### Exercise instructions:
Every line of the material that follows must be printed again exactly.
○ ○ ○ ○ ○ ○ ○
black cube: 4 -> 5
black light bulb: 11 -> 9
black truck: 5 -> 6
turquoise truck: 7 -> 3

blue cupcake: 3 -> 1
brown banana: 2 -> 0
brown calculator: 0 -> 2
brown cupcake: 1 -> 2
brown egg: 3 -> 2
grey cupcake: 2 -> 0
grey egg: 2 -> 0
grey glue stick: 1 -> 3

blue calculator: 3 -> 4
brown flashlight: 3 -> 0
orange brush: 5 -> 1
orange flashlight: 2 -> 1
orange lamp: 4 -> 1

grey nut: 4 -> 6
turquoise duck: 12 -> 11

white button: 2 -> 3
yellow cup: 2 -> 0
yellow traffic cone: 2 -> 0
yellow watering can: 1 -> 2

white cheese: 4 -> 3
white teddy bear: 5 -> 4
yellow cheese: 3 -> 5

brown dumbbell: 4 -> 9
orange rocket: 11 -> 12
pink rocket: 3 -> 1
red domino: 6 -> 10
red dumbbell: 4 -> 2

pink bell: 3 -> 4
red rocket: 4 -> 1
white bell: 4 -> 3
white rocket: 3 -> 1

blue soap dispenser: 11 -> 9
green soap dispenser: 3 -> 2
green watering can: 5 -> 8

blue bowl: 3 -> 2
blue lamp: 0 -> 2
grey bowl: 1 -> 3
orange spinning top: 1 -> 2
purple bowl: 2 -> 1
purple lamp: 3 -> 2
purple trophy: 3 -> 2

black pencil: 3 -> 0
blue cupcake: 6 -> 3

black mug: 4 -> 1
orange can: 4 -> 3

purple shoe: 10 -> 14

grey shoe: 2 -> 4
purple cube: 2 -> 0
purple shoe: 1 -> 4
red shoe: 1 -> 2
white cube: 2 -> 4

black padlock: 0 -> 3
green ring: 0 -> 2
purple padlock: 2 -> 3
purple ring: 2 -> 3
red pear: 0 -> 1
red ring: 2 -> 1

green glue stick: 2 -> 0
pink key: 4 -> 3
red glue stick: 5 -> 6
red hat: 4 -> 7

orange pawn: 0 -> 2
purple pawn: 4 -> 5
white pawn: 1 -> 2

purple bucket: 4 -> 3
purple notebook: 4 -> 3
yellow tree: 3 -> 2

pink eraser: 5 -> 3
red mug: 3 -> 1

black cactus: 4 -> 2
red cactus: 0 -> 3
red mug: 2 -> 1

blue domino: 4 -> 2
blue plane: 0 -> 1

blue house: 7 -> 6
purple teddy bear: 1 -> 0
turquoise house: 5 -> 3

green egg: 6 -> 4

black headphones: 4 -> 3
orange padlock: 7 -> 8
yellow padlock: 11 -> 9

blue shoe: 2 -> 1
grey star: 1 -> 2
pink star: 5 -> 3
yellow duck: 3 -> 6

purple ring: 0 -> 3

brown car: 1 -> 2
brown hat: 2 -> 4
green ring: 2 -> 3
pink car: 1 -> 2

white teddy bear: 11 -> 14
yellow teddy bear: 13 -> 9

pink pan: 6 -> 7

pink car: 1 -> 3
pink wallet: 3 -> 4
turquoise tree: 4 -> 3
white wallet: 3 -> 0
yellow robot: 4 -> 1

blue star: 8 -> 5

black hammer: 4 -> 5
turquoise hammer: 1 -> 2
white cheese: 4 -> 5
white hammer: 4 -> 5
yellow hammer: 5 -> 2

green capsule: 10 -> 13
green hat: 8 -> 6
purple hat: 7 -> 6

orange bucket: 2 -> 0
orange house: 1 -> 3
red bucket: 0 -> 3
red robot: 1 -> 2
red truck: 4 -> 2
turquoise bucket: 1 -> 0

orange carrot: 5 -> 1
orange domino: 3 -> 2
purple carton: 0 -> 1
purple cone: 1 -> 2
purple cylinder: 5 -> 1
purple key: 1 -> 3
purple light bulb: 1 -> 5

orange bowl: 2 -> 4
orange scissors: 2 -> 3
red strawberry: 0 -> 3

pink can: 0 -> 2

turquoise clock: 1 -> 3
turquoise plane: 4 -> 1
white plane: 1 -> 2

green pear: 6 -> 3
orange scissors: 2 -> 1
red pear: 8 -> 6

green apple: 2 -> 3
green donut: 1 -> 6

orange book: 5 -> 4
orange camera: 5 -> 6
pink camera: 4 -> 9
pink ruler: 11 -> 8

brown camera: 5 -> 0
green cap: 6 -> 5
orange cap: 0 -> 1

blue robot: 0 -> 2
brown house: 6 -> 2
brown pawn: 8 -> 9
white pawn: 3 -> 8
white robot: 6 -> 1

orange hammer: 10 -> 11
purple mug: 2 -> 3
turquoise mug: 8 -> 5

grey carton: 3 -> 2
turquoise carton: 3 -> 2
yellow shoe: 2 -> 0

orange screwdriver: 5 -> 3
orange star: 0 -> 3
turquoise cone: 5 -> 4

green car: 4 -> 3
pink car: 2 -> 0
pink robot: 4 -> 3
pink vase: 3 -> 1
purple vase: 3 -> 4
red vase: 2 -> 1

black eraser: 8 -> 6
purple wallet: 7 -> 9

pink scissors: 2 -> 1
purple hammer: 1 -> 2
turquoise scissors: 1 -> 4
○ ○ ○ ○ ○ ○ ○
### Written response:
black cube: 4 -> 5
black light bulb: 11 -> 9
black truck: 5 -> 6
turquoise truck: 7 -> 3

blue cupcake: 3 -> 1
brown banana: 2 -> 0
brown calculator: 0 -> 2
brown cupcake: 1 -> 2
brown egg: 3 -> 2
grey cupcake: 2 -> 0
grey egg: 2 -> 0
grey glue stick: 1 -> 3

blue calculator: 3 -> 4
brown flashlight: 3 -> 0
orange brush: 5 -> 1
orange flashlight: 2 -> 1
orange lamp: 4 -> 1

grey nut: 4 -> 6
turquoise duck: 12 -> 11

white button: 2 -> 3
yellow cup: 2 -> 0
yellow traffic cone: 2 -> 0
yellow watering can: 1 -> 2

white cheese: 4 -> 3
white teddy bear: 5 -> 4
yellow cheese: 3 -> 5

brown dumbbell: 4 -> 9
orange rocket: 11 -> 12
pink rocket: 3 -> 1
red domino: 6 -> 10
red dumbbell: 4 -> 2

pink bell: 3 -> 4
red rocket: 4 -> 1
white bell: 4 -> 3
white rocket: 3 -> 1

blue soap dispenser: 11 -> 9
green soap dispenser: 3 -> 2
green watering can: 5 -> 8

blue bowl: 3 -> 2
blue lamp: 0 -> 2
grey bowl: 1 -> 3
orange spinning top: 1 -> 2
purple bowl: 2 -> 1
purple lamp: 3 -> 2
purple trophy: 3 -> 2

black pencil: 3 -> 0
blue cupcake: 6 -> 3

black mug: 4 -> 1
orange can: 4 -> 3

purple shoe: 10 -> 14

grey shoe: 2 -> 4
purple cube: 2 -> 0
purple shoe: 1 -> 4
red shoe: 1 -> 2
white cube: 2 -> 4

black padlock: 0 -> 3
green ring: 0 -> 2
purple padlock: 2 -> 3
purple ring: 2 -> 3
red pear: 0 -> 1
red ring: 2 -> 1

green glue stick: 2 -> 0
pink key: 4 -> 3
red glue stick: 5 -> 6
red hat: 4 -> 7

orange pawn: 0 -> 2
purple pawn: 4 -> 5
white pawn: 1 -> 2

purple bucket: 4 -> 3
purple notebook: 4 -> 3
yellow tree: 3 -> 2

pink eraser: 5 -> 3
red mug: 3 -> 1

black cactus: 4 -> 2
red cactus: 0 -> 3
red mug: 2 -> 1

blue domino: 4 -> 2
blue plane: 0 -> 1

blue house: 7 -> 6
purple teddy bear: 1 -> 0
turquoise house: 5 -> 3

green egg: 6 -> 4

black headphones: 4 -> 3
orange padlock: 7 -> 8
yellow padlock: 11 -> 9

blue shoe: 2 -> 1
grey star: 1 -> 2
pink star: 5 -> 3
yellow duck: 3 -> 6

purple ring: 0 -> 3

brown car: 1 -> 2
brown hat: 2 -> 4
green ring: 2 -> 3
pink car: 1 -> 2

white teddy bear: 11 -> 14
yellow teddy bear: 13 -> 9

pink pan: 6 -> 7

pink car: 1 -> 3
pink wallet: 3 -> 4
turquoise tree: 4 -> 3
white wallet: 3 -> 0
yellow robot: 4 -> 1

blue star: 8 -> 5

black hammer: 4 -> 5
turquoise hammer: 1 -> 2
white cheese: 4 -> 5
white hammer: 4 -> 5
yellow hammer: 5 -> 2

green capsule: 10 -> 13
green hat: 8 -> 6
purple hat: 7 -> 6

orange bucket: 2 -> 0
orange house: 1 -> 3
red bucket: 0 -> 3
red robot: 1 -> 2
red truck: 4 -> 2
turquoise bucket: 1 -> 0

orange carrot: 5 -> 1
orange domino: 3 -> 2
purple carton: 0 -> 1
purple cone: 1 -> 2
purple cylinder: 5 -> 1
purple key: 1 -> 3
purple light bulb: 1 -> 5

orange bowl: 2 -> 4
orange scissors: 2 -> 3
red strawberry: 0 -> 3

pink can: 0 -> 2

turquoise clock: 1 -> 3
turquoise plane: 4 -> 1
white plane: 1 -> 2

green pear: 6 -> 3
orange scissors: 2 -> 1
red pear: 8 -> 6

green apple: 2 -> 3
green donut: 1 -> 6

orange book: 5 -> 4
orange camera: 5 -> 6
pink camera: 4 -> 9
pink ruler: 11 -> 8

brown camera: 5 -> 0
green cap: 6 -> 5
orange cap: 0 -> 1

blue robot: 0 -> 2
brown house: 6 -> 2
brown pawn: 8 -> 9
white pawn: 3 -> 8
white robot: 6 -> 1

orange hammer: 10 -> 11
purple mug: 2 -> 3
turquoise mug: 8 -> 5

grey carton: 3 -> 2
turquoise carton: 3 -> 2
yellow shoe: 2 -> 0

orange screwdriver: 5 -> 3
orange star: 0 -> 3
turquoise cone: 5 -> 4

green car: 4 -> 3
pink car: 2 -> 0
pink robot: 4 -> 3
pink vase: 3 -> 1
purple vase: 3 -> 4
red vase: 2 -> 1

black eraser: 8 -> 6
purple wallet: 7 -> 9

pink scissors: 2 -> 1
purple hammer: 1 -> 2
turquoise scissors: 1 -> 4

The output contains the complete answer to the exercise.